• [Task requirements] Lay out the records below as a Markdown table with the columns Row and Line, starting with the line that contains "gray hexagon: moved 1 px left, 9 px down" and going on through the line that contains "red circle: moved 23 px right, 4 px down". Give only those lines, numbering each row and leaving out blank lines and the pictures.

################

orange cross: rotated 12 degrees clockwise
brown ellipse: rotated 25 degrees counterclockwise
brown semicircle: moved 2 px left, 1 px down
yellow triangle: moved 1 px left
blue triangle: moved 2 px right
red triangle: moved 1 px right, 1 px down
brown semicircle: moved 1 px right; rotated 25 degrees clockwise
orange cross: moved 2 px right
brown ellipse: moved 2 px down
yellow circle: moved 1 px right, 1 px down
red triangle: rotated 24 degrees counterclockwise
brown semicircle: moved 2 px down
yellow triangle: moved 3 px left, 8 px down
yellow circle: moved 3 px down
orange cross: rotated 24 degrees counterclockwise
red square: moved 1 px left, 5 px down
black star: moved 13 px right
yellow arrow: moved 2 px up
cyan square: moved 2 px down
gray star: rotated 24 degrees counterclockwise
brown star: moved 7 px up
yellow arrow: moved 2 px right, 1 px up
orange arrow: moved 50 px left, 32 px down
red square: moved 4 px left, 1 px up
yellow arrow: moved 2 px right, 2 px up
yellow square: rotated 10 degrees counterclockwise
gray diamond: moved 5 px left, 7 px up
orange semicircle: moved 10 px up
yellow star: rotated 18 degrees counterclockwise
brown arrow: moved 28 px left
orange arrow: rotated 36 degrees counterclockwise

################

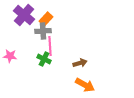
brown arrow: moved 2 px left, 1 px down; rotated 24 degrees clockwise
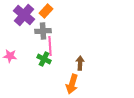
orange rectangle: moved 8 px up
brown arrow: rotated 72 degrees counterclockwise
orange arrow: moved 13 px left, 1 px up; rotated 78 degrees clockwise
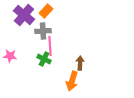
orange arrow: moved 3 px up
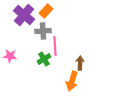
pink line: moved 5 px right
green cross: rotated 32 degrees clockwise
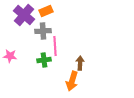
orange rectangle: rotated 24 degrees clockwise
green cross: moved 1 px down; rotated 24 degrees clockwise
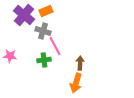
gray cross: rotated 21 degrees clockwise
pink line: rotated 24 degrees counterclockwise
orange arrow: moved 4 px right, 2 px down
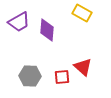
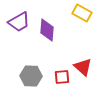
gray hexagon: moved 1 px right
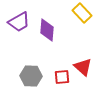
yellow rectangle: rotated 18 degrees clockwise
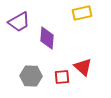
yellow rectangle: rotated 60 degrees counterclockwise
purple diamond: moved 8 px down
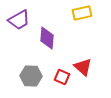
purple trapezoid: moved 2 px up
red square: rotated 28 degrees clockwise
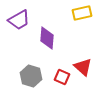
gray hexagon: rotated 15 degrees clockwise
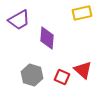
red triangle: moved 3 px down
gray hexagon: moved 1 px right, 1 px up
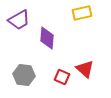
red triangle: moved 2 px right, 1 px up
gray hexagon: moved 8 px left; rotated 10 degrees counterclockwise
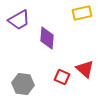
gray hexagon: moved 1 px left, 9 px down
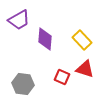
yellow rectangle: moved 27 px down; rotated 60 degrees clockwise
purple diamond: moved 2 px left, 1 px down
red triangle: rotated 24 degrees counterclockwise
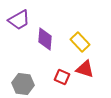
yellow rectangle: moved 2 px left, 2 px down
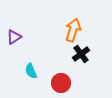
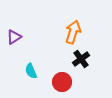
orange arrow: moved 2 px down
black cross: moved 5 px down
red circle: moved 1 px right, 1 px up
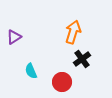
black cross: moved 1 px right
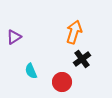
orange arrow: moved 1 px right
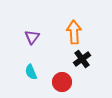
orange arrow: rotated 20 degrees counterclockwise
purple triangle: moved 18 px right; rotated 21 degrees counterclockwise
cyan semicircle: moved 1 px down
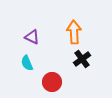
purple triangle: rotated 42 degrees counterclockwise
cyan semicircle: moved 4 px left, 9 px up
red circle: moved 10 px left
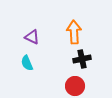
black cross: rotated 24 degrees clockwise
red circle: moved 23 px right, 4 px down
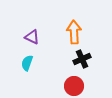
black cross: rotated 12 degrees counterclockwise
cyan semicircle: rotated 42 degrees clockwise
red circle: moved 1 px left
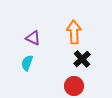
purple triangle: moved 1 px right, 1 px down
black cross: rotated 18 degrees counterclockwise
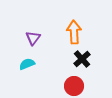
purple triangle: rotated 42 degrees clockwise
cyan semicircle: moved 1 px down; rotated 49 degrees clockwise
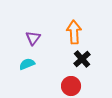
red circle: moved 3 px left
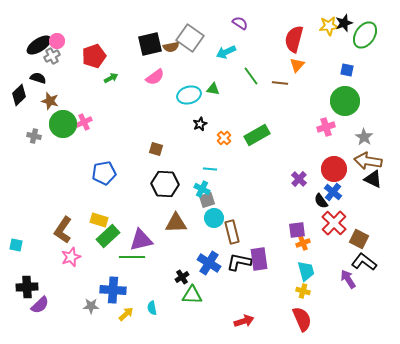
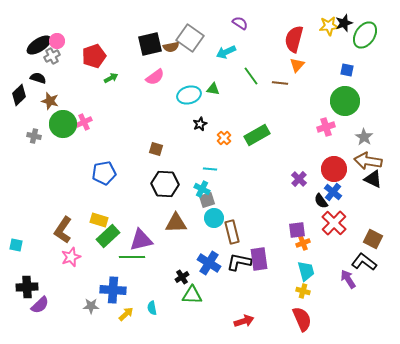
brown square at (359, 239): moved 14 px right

################

• [Result of this exercise]
| Row | Line |
|---|---|
| 1 | gray hexagon: moved 1 px left, 9 px down |
| 2 | yellow rectangle: moved 27 px down; rotated 60 degrees clockwise |
| 3 | purple diamond: moved 2 px left, 1 px down |
| 4 | red triangle: rotated 24 degrees counterclockwise |
| 5 | yellow rectangle: moved 2 px left, 2 px down |
| 6 | orange arrow: moved 2 px down |
| 7 | black cross: moved 5 px down |
| 8 | red circle: moved 1 px right, 1 px up |
| 9 | black cross: moved 1 px right |
| 10 | orange arrow: moved 1 px right |
| 11 | orange arrow: rotated 20 degrees counterclockwise |
| 12 | purple triangle: moved 18 px right; rotated 21 degrees counterclockwise |
| 13 | cyan semicircle: moved 1 px down |
| 14 | purple triangle: rotated 42 degrees counterclockwise |
| 15 | cyan semicircle: moved 4 px left, 9 px up |
| 16 | red circle: moved 10 px left |
| 17 | black cross: rotated 24 degrees clockwise |
| 18 | red circle: moved 23 px right, 4 px down |